Segment Start: RECORDS FOR THE EXERCISE
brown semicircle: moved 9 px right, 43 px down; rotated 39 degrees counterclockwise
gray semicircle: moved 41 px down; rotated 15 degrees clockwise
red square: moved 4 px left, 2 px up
Segment End: RECORDS FOR THE EXERCISE
Segment Start: RECORDS FOR THE EXERCISE
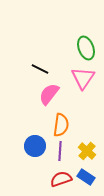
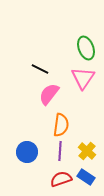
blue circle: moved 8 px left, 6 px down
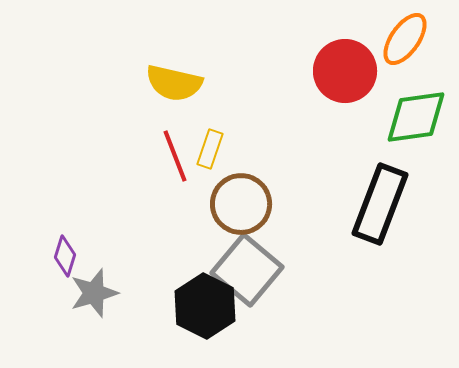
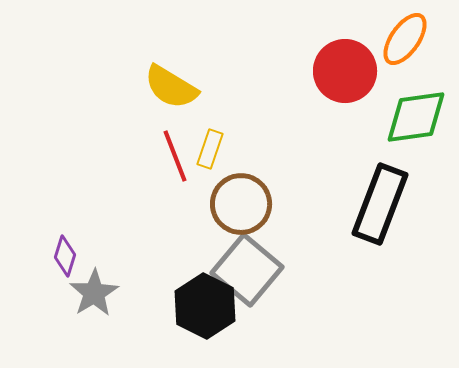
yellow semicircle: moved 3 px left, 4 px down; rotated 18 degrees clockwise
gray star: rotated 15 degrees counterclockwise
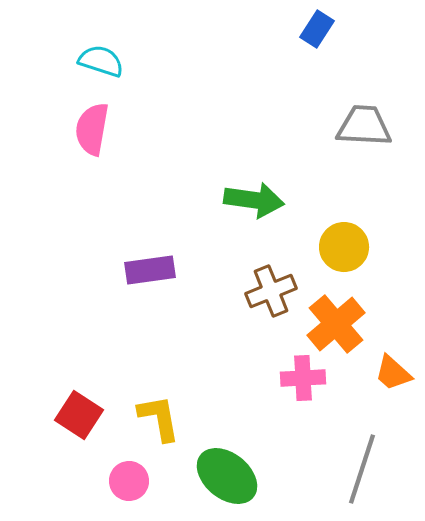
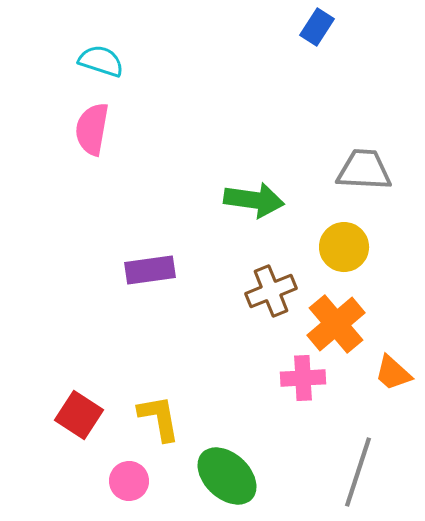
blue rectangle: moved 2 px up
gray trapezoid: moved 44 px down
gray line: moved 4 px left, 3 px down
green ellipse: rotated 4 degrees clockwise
Segment End: RECORDS FOR THE EXERCISE
#### EXERCISE DETAILS
Report all lines above with "semicircle".

#### TASK ANSWER
brown semicircle: moved 9 px right, 43 px down; rotated 39 degrees counterclockwise
gray semicircle: moved 41 px down; rotated 15 degrees clockwise
yellow semicircle: moved 3 px left, 4 px down; rotated 18 degrees clockwise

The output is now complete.